**REQUIRED TASK:** Reproduce every item below word for word, omitting the pictures.

**SUPPLIED DATA:**
━━━━━━━━━━━━━━━━━━━━

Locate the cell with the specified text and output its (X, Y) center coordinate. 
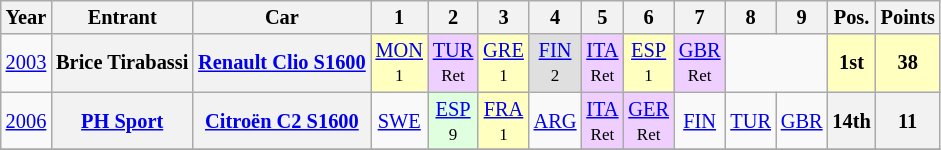
MON1 (400, 63)
6 (648, 17)
Pos. (851, 17)
FRA1 (503, 121)
SWE (400, 121)
Car (282, 17)
1 (400, 17)
14th (851, 121)
2003 (26, 63)
Brice Tirabassi (122, 63)
5 (602, 17)
2006 (26, 121)
7 (700, 17)
ESP1 (648, 63)
3 (503, 17)
TUR (750, 121)
PH Sport (122, 121)
11 (908, 121)
8 (750, 17)
Entrant (122, 17)
Citroën C2 S1600 (282, 121)
GRE1 (503, 63)
TURRet (453, 63)
FIN (700, 121)
Points (908, 17)
Year (26, 17)
1st (851, 63)
9 (802, 17)
Renault Clio S1600 (282, 63)
2 (453, 17)
4 (556, 17)
ARG (556, 121)
GBR (802, 121)
FIN2 (556, 63)
GERRet (648, 121)
ESP9 (453, 121)
38 (908, 63)
GBRRet (700, 63)
Extract the (x, y) coordinate from the center of the cell holding the provided text.  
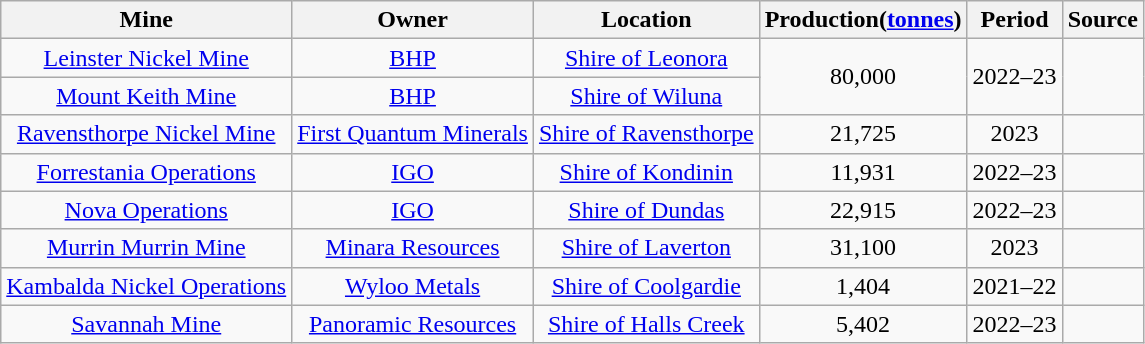
Shire of Coolgardie (646, 286)
Shire of Dundas (646, 210)
Forrestania Operations (146, 172)
1,404 (863, 286)
5,402 (863, 324)
Shire of Kondinin (646, 172)
Shire of Wiluna (646, 96)
80,000 (863, 77)
Kambalda Nickel Operations (146, 286)
21,725 (863, 134)
Shire of Halls Creek (646, 324)
Owner (413, 20)
Savannah Mine (146, 324)
Panoramic Resources (413, 324)
Leinster Nickel Mine (146, 58)
Location (646, 20)
Nova Operations (146, 210)
Source (1102, 20)
Mine (146, 20)
Period (1014, 20)
Wyloo Metals (413, 286)
2021–22 (1014, 286)
Shire of Leonora (646, 58)
First Quantum Minerals (413, 134)
Production(tonnes) (863, 20)
31,100 (863, 248)
Shire of Laverton (646, 248)
Murrin Murrin Mine (146, 248)
Shire of Ravensthorpe (646, 134)
Mount Keith Mine (146, 96)
22,915 (863, 210)
Ravensthorpe Nickel Mine (146, 134)
11,931 (863, 172)
Minara Resources (413, 248)
Provide the (x, y) coordinate of the cell's center where the given text is located.  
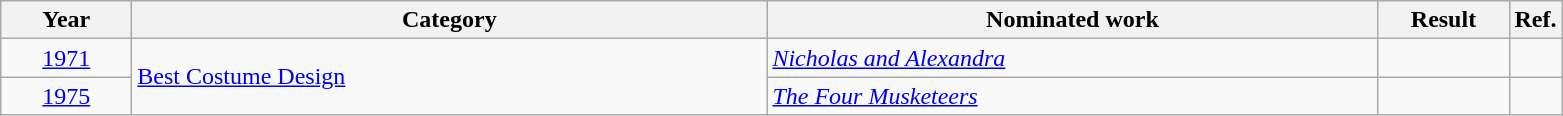
Ref. (1536, 20)
Category (450, 20)
Nominated work (1072, 20)
Best Costume Design (450, 77)
1971 (66, 58)
Year (66, 20)
Result (1444, 20)
The Four Musketeers (1072, 96)
1975 (66, 96)
Nicholas and Alexandra (1072, 58)
From the cell containing the given text, extract its center point as (X, Y) coordinate. 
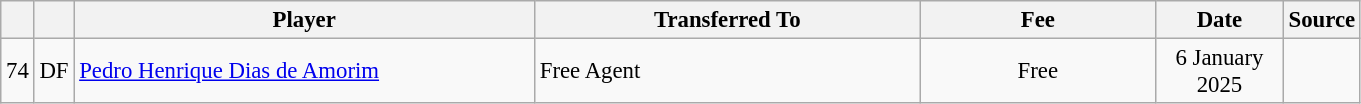
Fee (1038, 20)
74 (18, 72)
DF (54, 72)
Player (304, 20)
Date (1220, 20)
Transferred To (727, 20)
6 January 2025 (1220, 72)
Pedro Henrique Dias de Amorim (304, 72)
Free (1038, 72)
Free Agent (727, 72)
Source (1322, 20)
From the cell containing the given text, extract its center point as (X, Y) coordinate. 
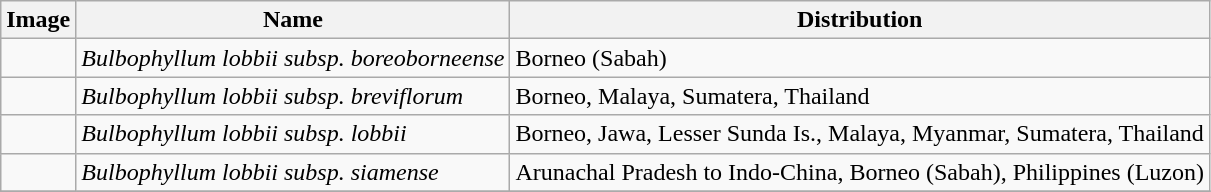
Distribution (860, 20)
Image (38, 20)
Name (293, 20)
Borneo (Sabah) (860, 58)
Bulbophyllum lobbii subsp. boreoborneense (293, 58)
Borneo, Malaya, Sumatera, Thailand (860, 96)
Bulbophyllum lobbii subsp. siamense (293, 172)
Arunachal Pradesh to Indo-China, Borneo (Sabah), Philippines (Luzon) (860, 172)
Borneo, Jawa, Lesser Sunda Is., Malaya, Myanmar, Sumatera, Thailand (860, 134)
Bulbophyllum lobbii subsp. lobbii (293, 134)
Bulbophyllum lobbii subsp. breviflorum (293, 96)
Capture the cell that displays the provided text and extract its [X, Y] central coordinate. 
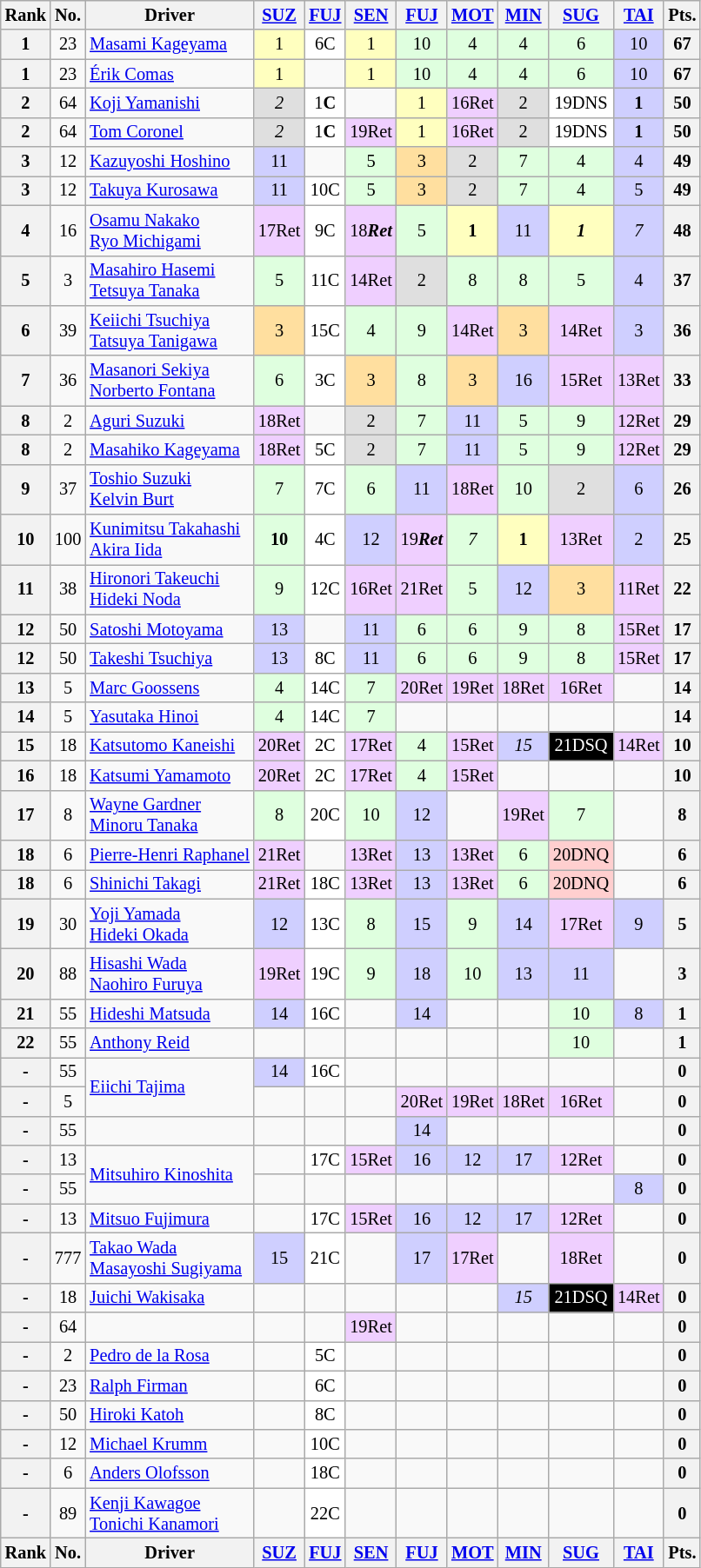
Koji Yamanishi [170, 103]
11C [325, 281]
Toshio Suzuki Kelvin Burt [170, 490]
48 [682, 230]
Michael Krumm [170, 1445]
Wayne Gardner Minoru Tanaka [170, 816]
Hiroki Katoh [170, 1416]
88 [68, 974]
Osamu Nakako Ryo Michigami [170, 230]
38 [68, 590]
Mitsuo Fujimura [170, 1219]
22C [325, 1514]
Anthony Reid [170, 1044]
12C [325, 590]
Masahiro Hasemi Tetsuya Tanaka [170, 281]
11Ret [638, 590]
Keiichi Tsuchiya Tatsuya Tanigawa [170, 330]
Yasutaka Hinoi [170, 718]
Hironori Takeuchi Hideki Noda [170, 590]
26 [682, 490]
20 [26, 974]
Takeshi Tsuchiya [170, 658]
21 [26, 1014]
100 [68, 540]
Anders Olofsson [170, 1474]
Hideshi Matsuda [170, 1014]
Masahiko Kageyama [170, 450]
25 [682, 540]
Juichi Wakisaka [170, 1299]
Takao Wada Masayoshi Sugiyama [170, 1258]
Katsutomo Kaneishi [170, 746]
20C [325, 816]
Kenji Kawagoe Tonichi Kanamori [170, 1514]
Kunimitsu Takahashi Akira Iida [170, 540]
Eiichi Tajima [170, 1087]
30 [68, 925]
Katsumi Yamamoto [170, 776]
Takuya Kurosawa [170, 190]
7C [325, 490]
Érik Comas [170, 74]
Pedro de la Rosa [170, 1357]
9C [325, 230]
Hisashi Wada Naohiro Furuya [170, 974]
89 [68, 1514]
33 [682, 381]
Masami Kageyama [170, 44]
Kazuyoshi Hoshino [170, 162]
Shinichi Takagi [170, 885]
15C [325, 330]
13C [325, 925]
3C [325, 381]
Tom Coronel [170, 132]
Satoshi Motoyama [170, 630]
Yoji Yamada Hideki Okada [170, 925]
Marc Goossens [170, 688]
Pierre-Henri Raphanel [170, 855]
Aguri Suzuki [170, 421]
Masanori Sekiya Norberto Fontana [170, 381]
39 [68, 330]
19 [26, 925]
Mitsuhiro Kinoshita [170, 1174]
21C [325, 1258]
19C [325, 974]
Ralph Firman [170, 1386]
777 [68, 1258]
4C [325, 540]
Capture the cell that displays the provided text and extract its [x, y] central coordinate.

━━━━━━━━━━━━━━━━━━━━

**CORRECT RESULT:**
Locate the cell with the specified text and output its (X, Y) center coordinate. 
MON1 (400, 63)
6 (648, 17)
Pos. (851, 17)
FRA1 (503, 121)
SWE (400, 121)
Car (282, 17)
1 (400, 17)
14th (851, 121)
2003 (26, 63)
Brice Tirabassi (122, 63)
5 (602, 17)
2006 (26, 121)
7 (700, 17)
ESP1 (648, 63)
3 (503, 17)
TUR (750, 121)
PH Sport (122, 121)
11 (908, 121)
8 (750, 17)
Entrant (122, 17)
Citroën C2 S1600 (282, 121)
GRE1 (503, 63)
TURRet (453, 63)
FIN (700, 121)
Points (908, 17)
Year (26, 17)
1st (851, 63)
9 (802, 17)
Renault Clio S1600 (282, 63)
2 (453, 17)
4 (556, 17)
ARG (556, 121)
GBR (802, 121)
FIN2 (556, 63)
GERRet (648, 121)
ESP9 (453, 121)
38 (908, 63)
GBRRet (700, 63)
Extract the (x, y) coordinate from the center of the cell holding the provided text.  
Shire of Coolgardie (646, 286)
Shire of Dundas (646, 210)
Forrestania Operations (146, 172)
1,404 (863, 286)
5,402 (863, 324)
Shire of Kondinin (646, 172)
Shire of Wiluna (646, 96)
80,000 (863, 77)
Kambalda Nickel Operations (146, 286)
21,725 (863, 134)
Shire of Halls Creek (646, 324)
Owner (413, 20)
Savannah Mine (146, 324)
Panoramic Resources (413, 324)
Leinster Nickel Mine (146, 58)
Location (646, 20)
Nova Operations (146, 210)
Source (1102, 20)
Mine (146, 20)
Period (1014, 20)
Wyloo Metals (413, 286)
2021–22 (1014, 286)
Shire of Leonora (646, 58)
First Quantum Minerals (413, 134)
Production(tonnes) (863, 20)
31,100 (863, 248)
Shire of Laverton (646, 248)
Murrin Murrin Mine (146, 248)
Shire of Ravensthorpe (646, 134)
Mount Keith Mine (146, 96)
22,915 (863, 210)
Ravensthorpe Nickel Mine (146, 134)
11,931 (863, 172)
Minara Resources (413, 248)
Provide the (x, y) coordinate of the cell's center where the given text is located.  
Ref. (1536, 20)
Category (450, 20)
Nominated work (1072, 20)
Best Costume Design (450, 77)
1971 (66, 58)
Year (66, 20)
Result (1444, 20)
The Four Musketeers (1072, 96)
1975 (66, 96)
Nicholas and Alexandra (1072, 58)
From the cell containing the given text, extract its center point as (X, Y) coordinate. 
Fee (1038, 20)
74 (18, 72)
DF (54, 72)
Player (304, 20)
Date (1220, 20)
Transferred To (727, 20)
6 January 2025 (1220, 72)
Pedro Henrique Dias de Amorim (304, 72)
Free (1038, 72)
Free Agent (727, 72)
Source (1322, 20)
From the cell containing the given text, extract its center point as (X, Y) coordinate. 
Distribution (860, 20)
Image (38, 20)
Name (293, 20)
Borneo (Sabah) (860, 58)
Bulbophyllum lobbii subsp. boreoborneense (293, 58)
Borneo, Malaya, Sumatera, Thailand (860, 96)
Bulbophyllum lobbii subsp. siamense (293, 172)
Arunachal Pradesh to Indo-China, Borneo (Sabah), Philippines (Luzon) (860, 172)
Borneo, Jawa, Lesser Sunda Is., Malaya, Myanmar, Sumatera, Thailand (860, 134)
Bulbophyllum lobbii subsp. lobbii (293, 134)
Bulbophyllum lobbii subsp. breviflorum (293, 96)
Capture the cell that displays the provided text and extract its [X, Y] central coordinate. 
Koji Yamanishi [170, 103]
11C [325, 281]
Toshio Suzuki Kelvin Burt [170, 490]
48 [682, 230]
Michael Krumm [170, 1445]
Wayne Gardner Minoru Tanaka [170, 816]
Hiroki Katoh [170, 1416]
88 [68, 974]
Osamu Nakako Ryo Michigami [170, 230]
38 [68, 590]
Mitsuo Fujimura [170, 1219]
22C [325, 1514]
Anthony Reid [170, 1044]
12C [325, 590]
Masahiro Hasemi Tetsuya Tanaka [170, 281]
11Ret [638, 590]
Keiichi Tsuchiya Tatsuya Tanigawa [170, 330]
Yasutaka Hinoi [170, 718]
Hironori Takeuchi Hideki Noda [170, 590]
26 [682, 490]
20 [26, 974]
Takeshi Tsuchiya [170, 658]
21 [26, 1014]
100 [68, 540]
Anders Olofsson [170, 1474]
Hideshi Matsuda [170, 1014]
Masahiko Kageyama [170, 450]
25 [682, 540]
Juichi Wakisaka [170, 1299]
Takao Wada Masayoshi Sugiyama [170, 1258]
Katsutomo Kaneishi [170, 746]
20C [325, 816]
Kenji Kawagoe Tonichi Kanamori [170, 1514]
Kunimitsu Takahashi Akira Iida [170, 540]
Eiichi Tajima [170, 1087]
30 [68, 925]
Katsumi Yamamoto [170, 776]
Takuya Kurosawa [170, 190]
7C [325, 490]
Érik Comas [170, 74]
Pedro de la Rosa [170, 1357]
9C [325, 230]
Hisashi Wada Naohiro Furuya [170, 974]
89 [68, 1514]
33 [682, 381]
Masami Kageyama [170, 44]
Kazuyoshi Hoshino [170, 162]
Shinichi Takagi [170, 885]
15C [325, 330]
13C [325, 925]
3C [325, 381]
Tom Coronel [170, 132]
Satoshi Motoyama [170, 630]
Yoji Yamada Hideki Okada [170, 925]
Marc Goossens [170, 688]
Pierre-Henri Raphanel [170, 855]
Aguri Suzuki [170, 421]
Masanori Sekiya Norberto Fontana [170, 381]
39 [68, 330]
19 [26, 925]
Mitsuhiro Kinoshita [170, 1174]
21C [325, 1258]
19C [325, 974]
Ralph Firman [170, 1386]
777 [68, 1258]
4C [325, 540]
Capture the cell that displays the provided text and extract its [x, y] central coordinate.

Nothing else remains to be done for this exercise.